*** Dataset records ***

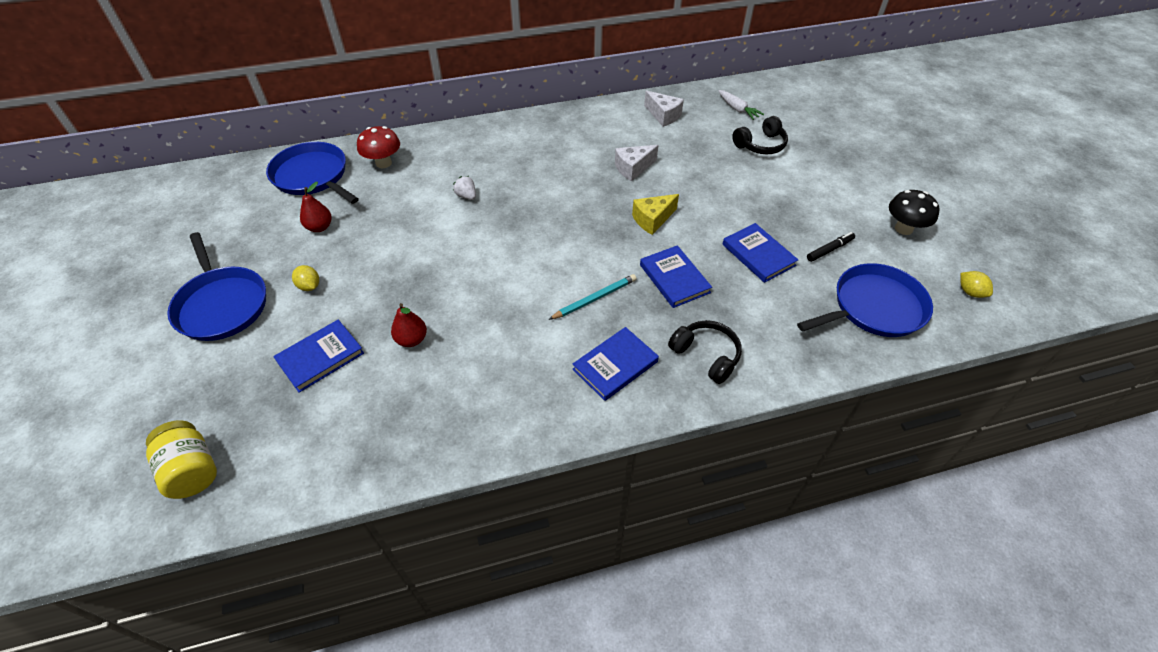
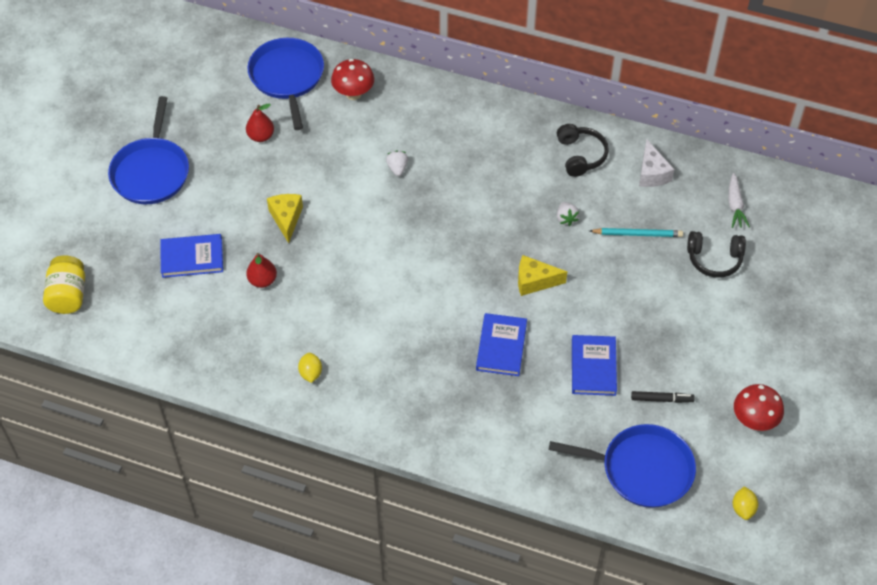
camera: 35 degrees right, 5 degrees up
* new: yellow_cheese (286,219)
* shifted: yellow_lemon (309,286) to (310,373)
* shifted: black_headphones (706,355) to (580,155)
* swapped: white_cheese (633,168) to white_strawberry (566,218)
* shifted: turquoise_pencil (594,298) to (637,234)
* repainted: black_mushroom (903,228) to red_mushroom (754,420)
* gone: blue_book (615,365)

*** End of Dataset records ***

• Required work:
Search the lines above for the string "shifted" and copy each line that has it.

• Your response:
* shifted: yellow_lemon (309,286) to (310,373)
* shifted: black_headphones (706,355) to (580,155)
* shifted: turquoise_pencil (594,298) to (637,234)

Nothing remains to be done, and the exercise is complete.